Filter these entries down to the lines that hold the word "bell", and show each of them.

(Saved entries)
Start of Block

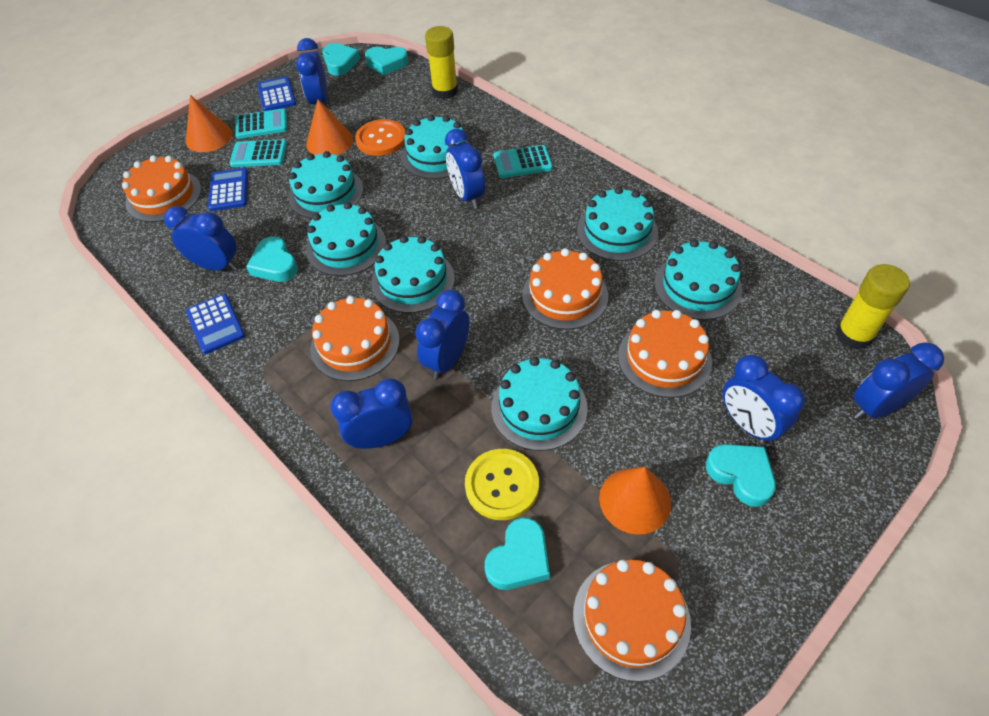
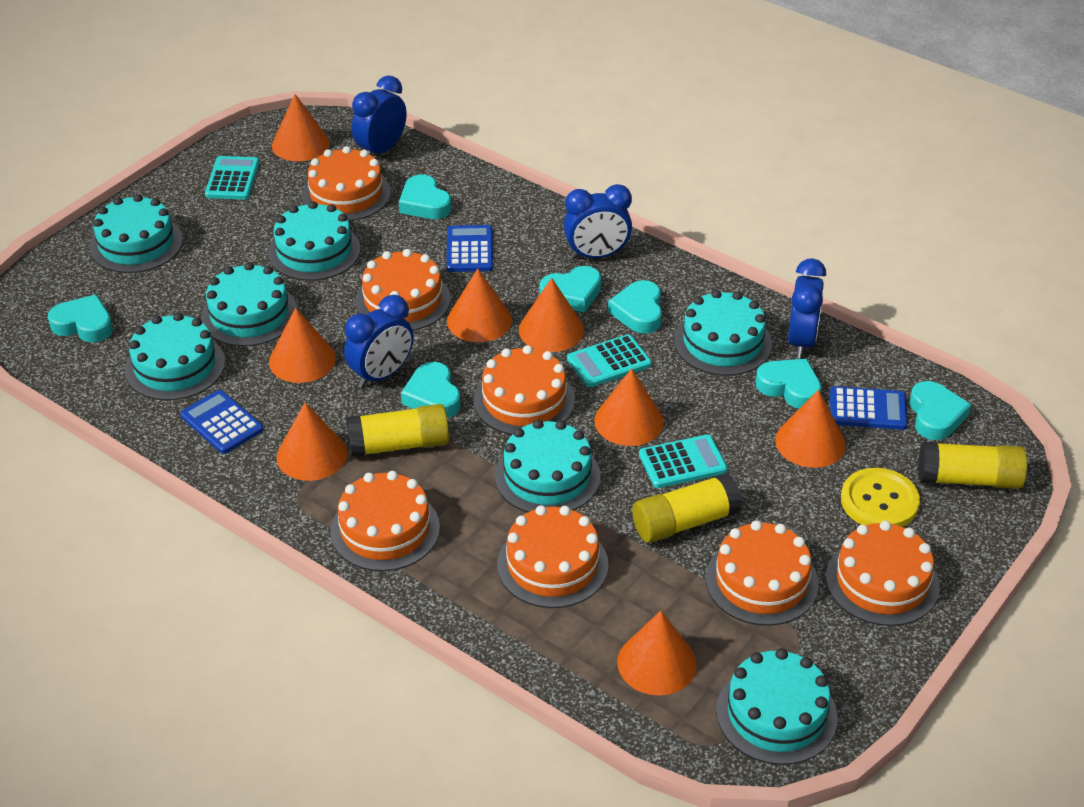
blue clock: 7 -> 4
orange button: 1 -> 0
orange cake: 5 -> 7
orange cone: 3 -> 8
turquoise heart: 5 -> 7
yellow glue stick: 2 -> 3

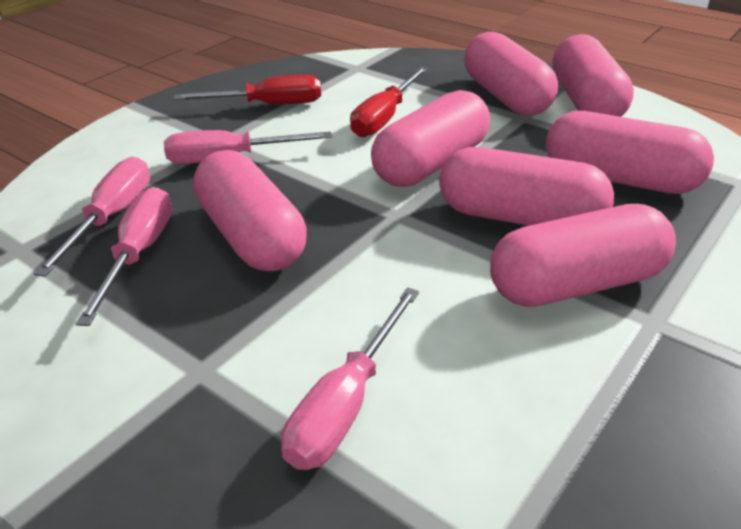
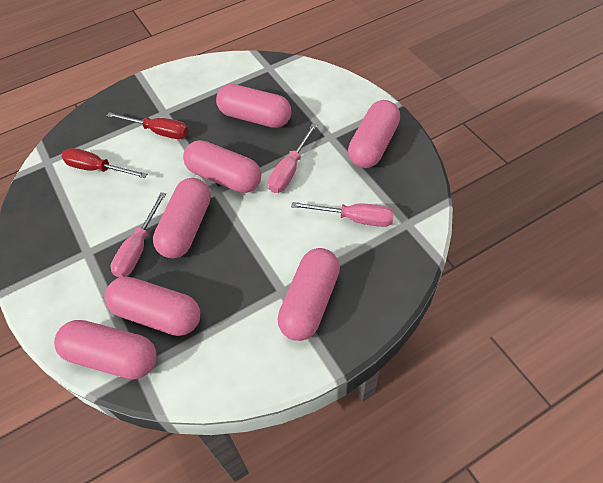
pink screwdriver: 4 -> 3

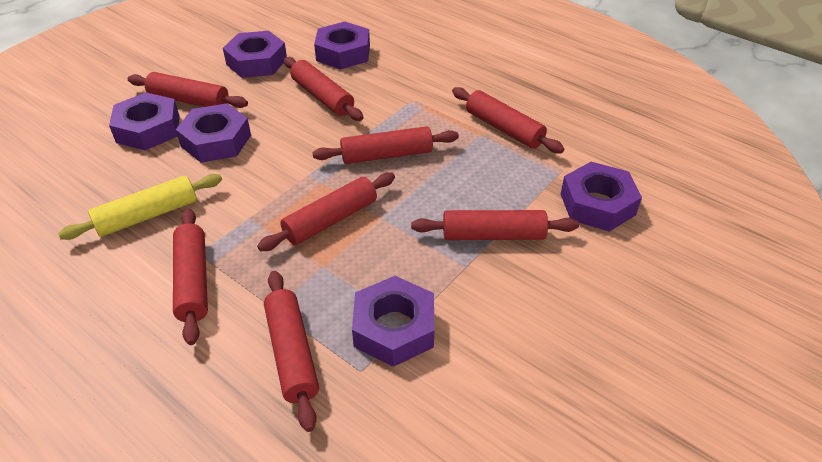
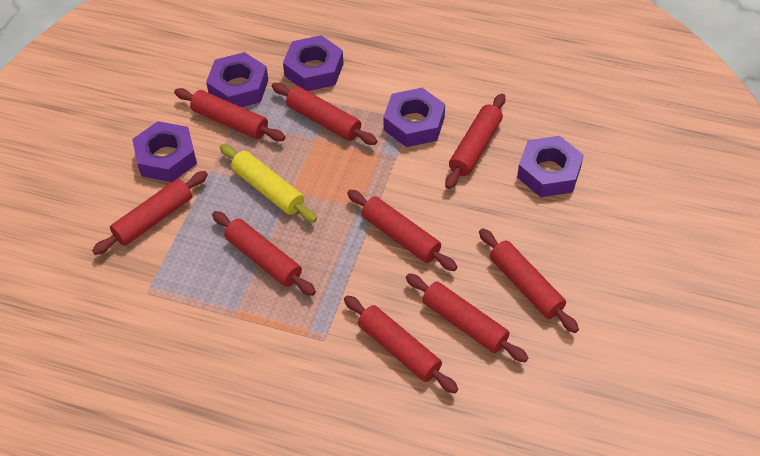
purple nut: 6 -> 5
red rolling pin: 8 -> 9

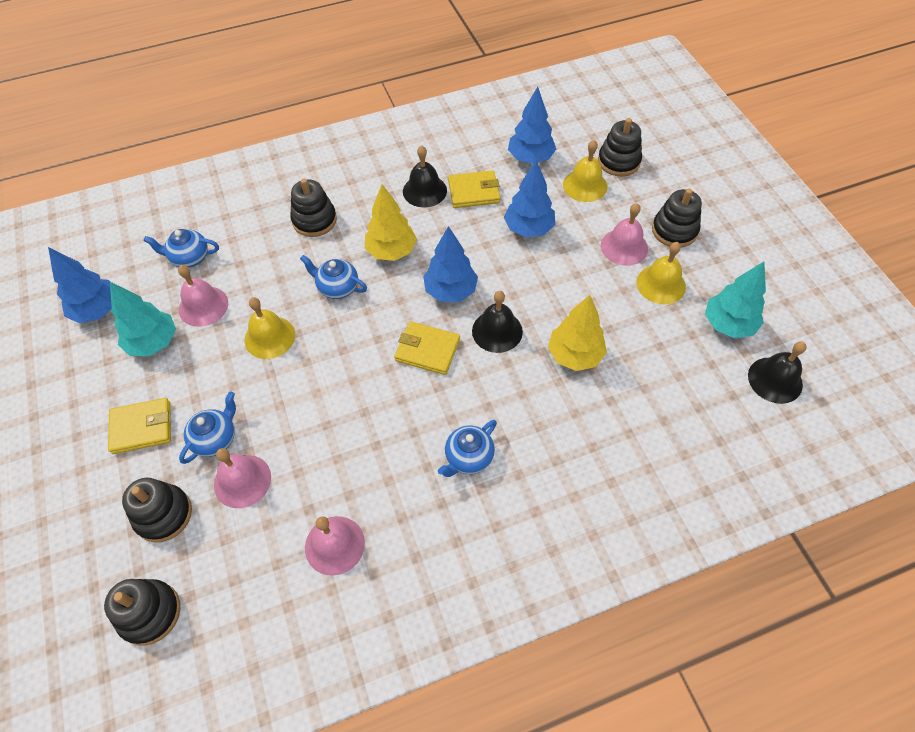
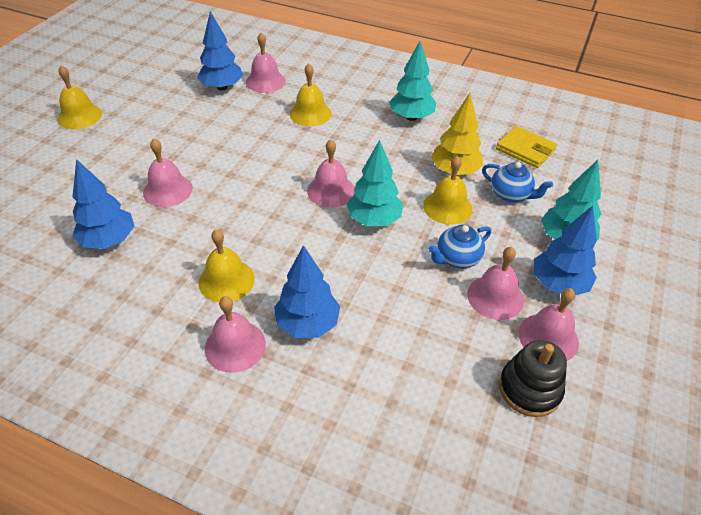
black bell: 3 -> 0
black stacking toy: 5 -> 1
blue teapot: 4 -> 2
pink bell: 4 -> 6
turquoise tree: 2 -> 3
yellow bell: 3 -> 4
yellow tree: 2 -> 1
yellow wallet: 3 -> 1

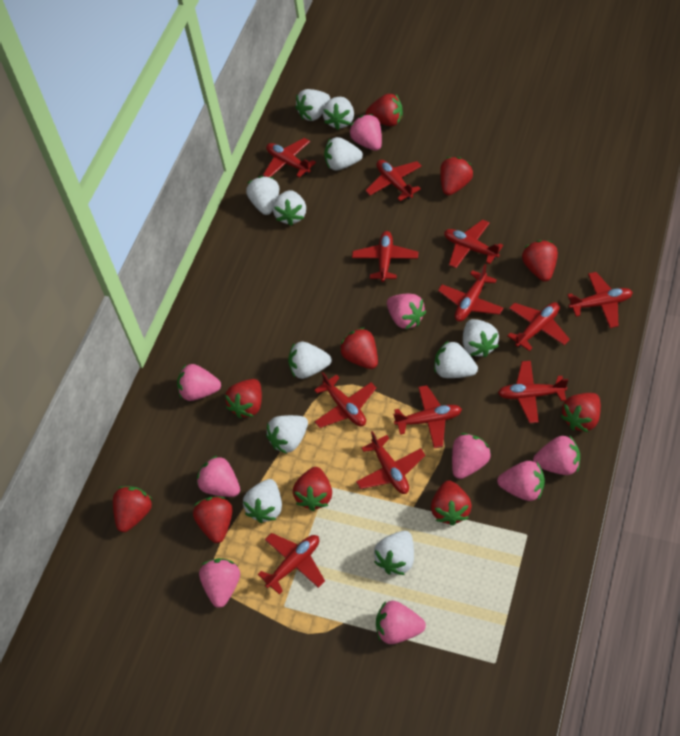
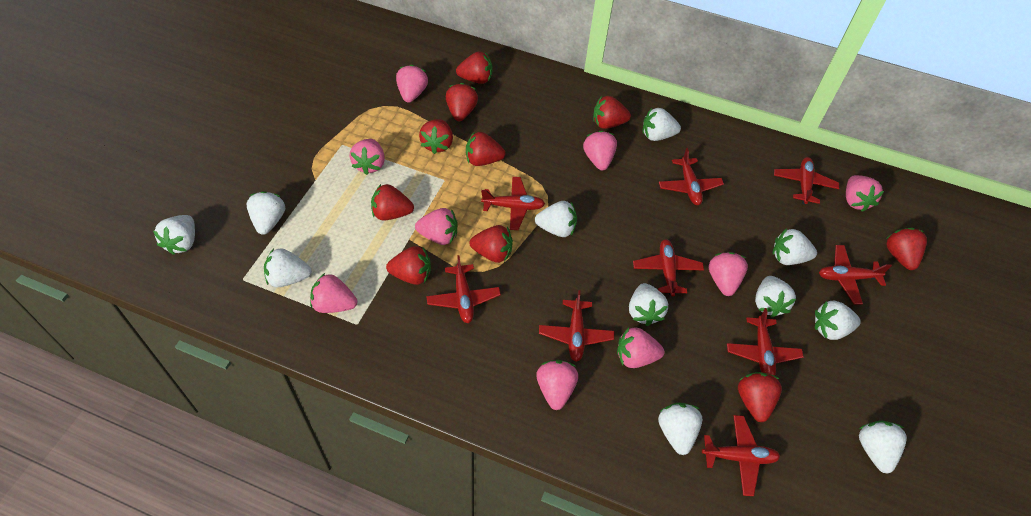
red plane: 12 -> 9

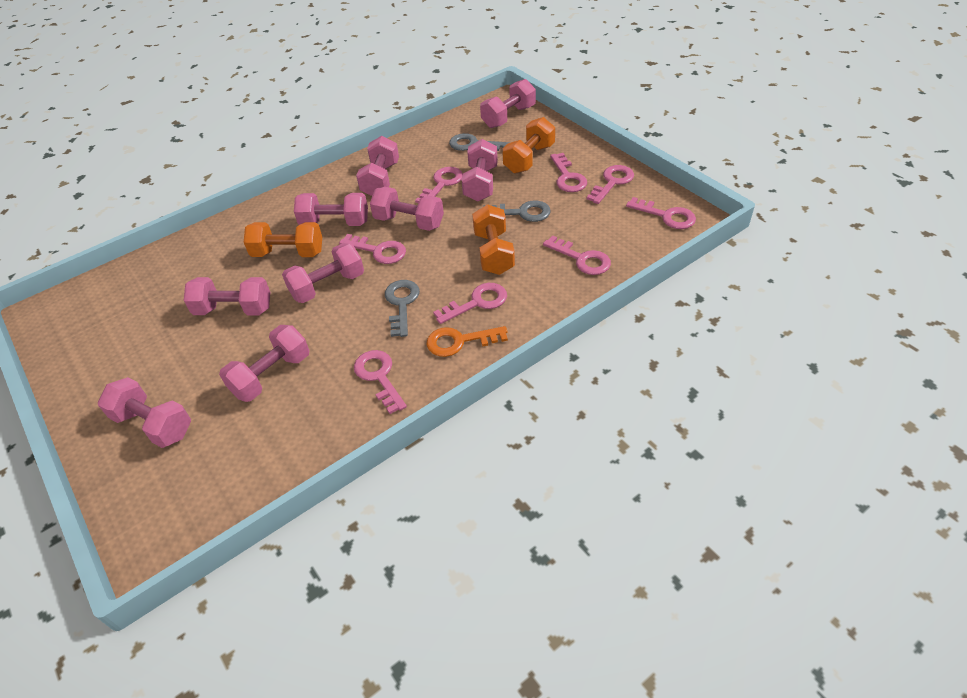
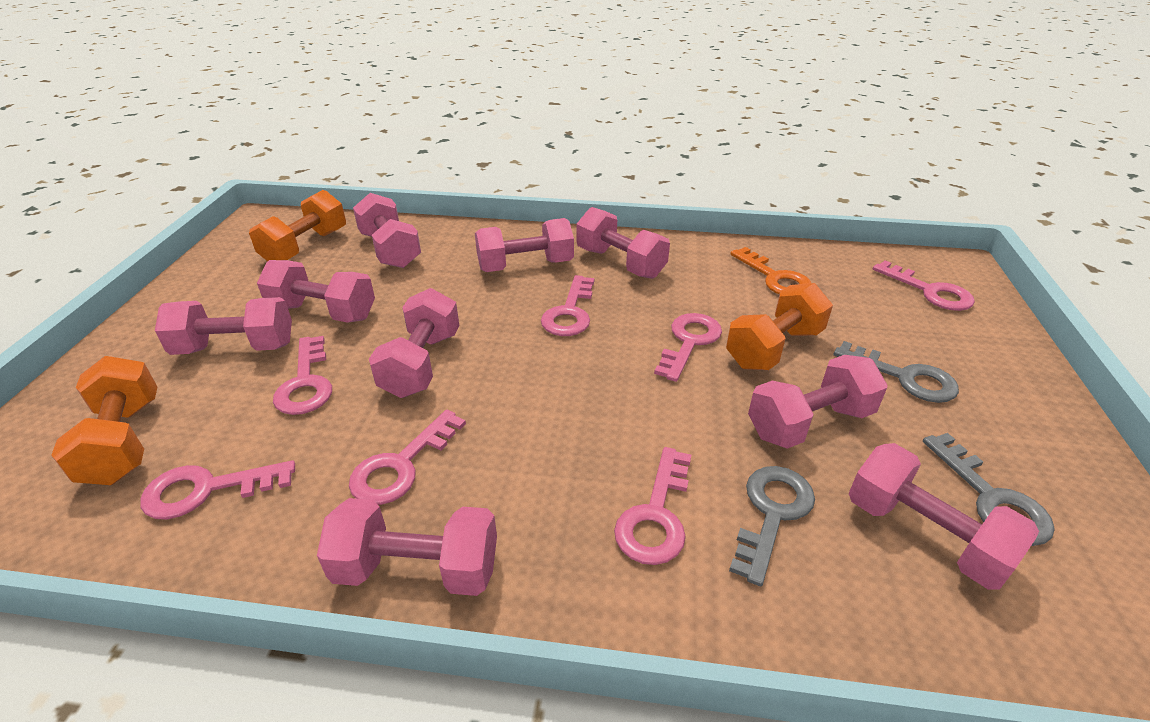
pink key: 8 -> 7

End of Block

## ANSWER TO THIS PROBLEM
black bell: 3 -> 0
pink bell: 4 -> 6
yellow bell: 3 -> 4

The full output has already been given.